• Task goal
Leaving the pictures out, print the lines from the first line of the listing through the line containing "insert: Einmachglas/braun [369,69,416,131]", exactly as they read, and no others.

• Supplied records
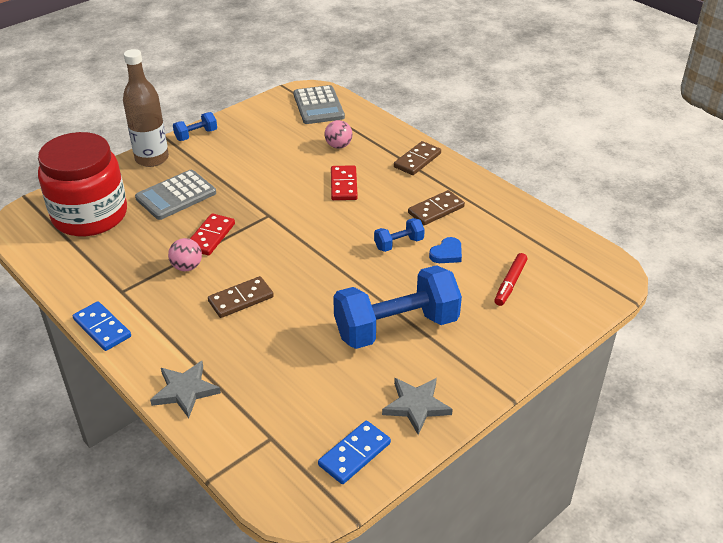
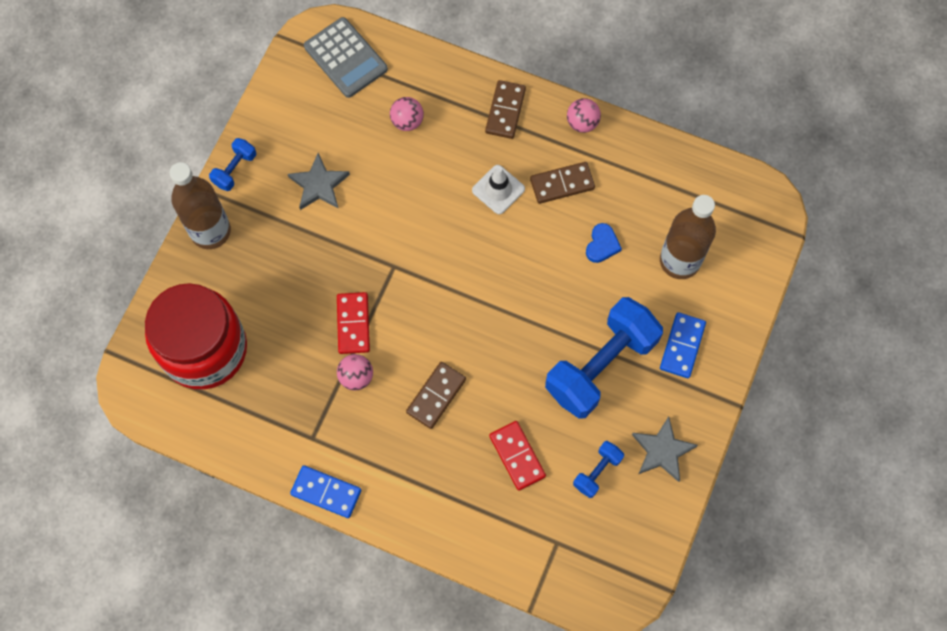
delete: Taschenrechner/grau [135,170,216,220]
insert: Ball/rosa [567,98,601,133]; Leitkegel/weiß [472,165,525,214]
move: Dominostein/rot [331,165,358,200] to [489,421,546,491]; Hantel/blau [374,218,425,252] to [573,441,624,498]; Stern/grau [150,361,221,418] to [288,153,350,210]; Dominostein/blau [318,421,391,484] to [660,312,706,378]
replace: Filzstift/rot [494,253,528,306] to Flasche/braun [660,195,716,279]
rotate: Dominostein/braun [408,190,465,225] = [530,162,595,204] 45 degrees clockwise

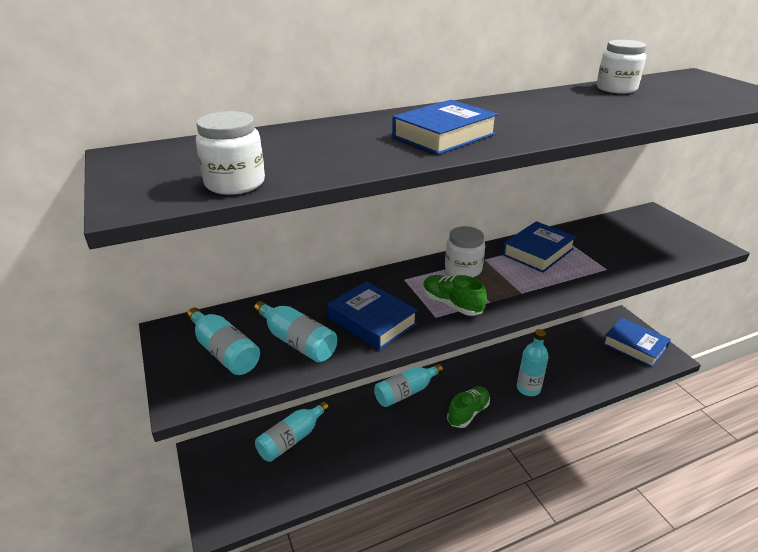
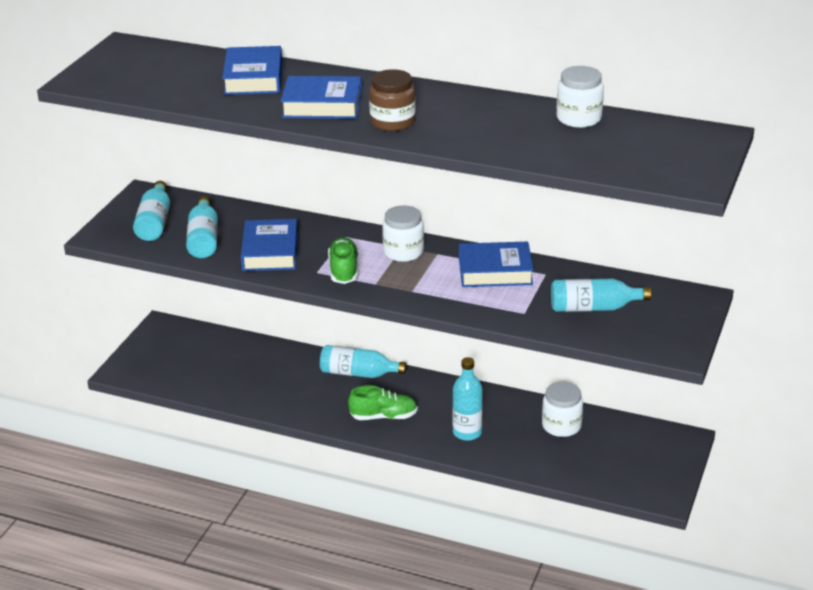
insert: Einmachglas/braun [369,69,416,131]
move: Einmachglas/weiß [196,111,265,195] to [542,382,583,437]; Buch/blau [603,318,671,368] to [222,46,282,95]; Flasche/türkis [255,401,329,462] to [551,279,651,312]

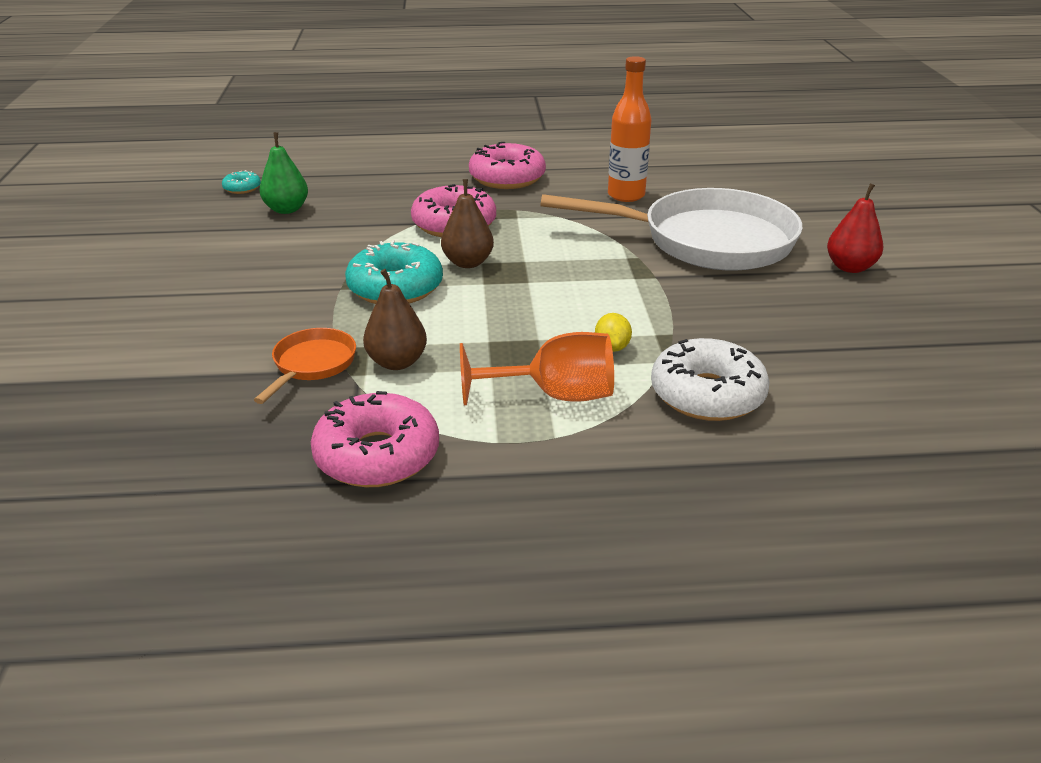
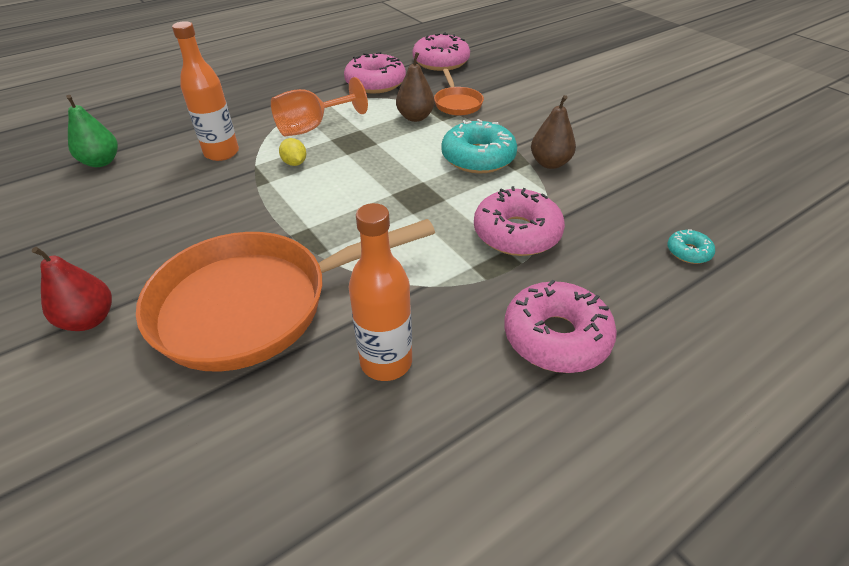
insert: Donut/rosa [412,32,470,71]
move: Birne/grün [260,132,308,214] to [66,95,118,167]; Donut/türkis [222,170,261,194] to [667,229,715,264]; Birne/braun [441,179,494,268] to [531,95,576,169]
replace: Donut/weiß [651,338,770,421] to Flasche/orange [172,21,239,161]
recolor: Pfanne/weiß [541,188,803,271] to Pfanne/orange [136,219,435,372]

• Solution
delete: Taschenrechner/grau [135,170,216,220]
insert: Ball/rosa [567,98,601,133]; Leitkegel/weiß [472,165,525,214]
move: Dominostein/rot [331,165,358,200] to [489,421,546,491]; Hantel/blau [374,218,425,252] to [573,441,624,498]; Stern/grau [150,361,221,418] to [288,153,350,210]; Dominostein/blau [318,421,391,484] to [660,312,706,378]
replace: Filzstift/rot [494,253,528,306] to Flasche/braun [660,195,716,279]
rotate: Dominostein/braun [408,190,465,225] = [530,162,595,204] 45 degrees clockwise

insert: Einmachglas/braun [369,69,416,131]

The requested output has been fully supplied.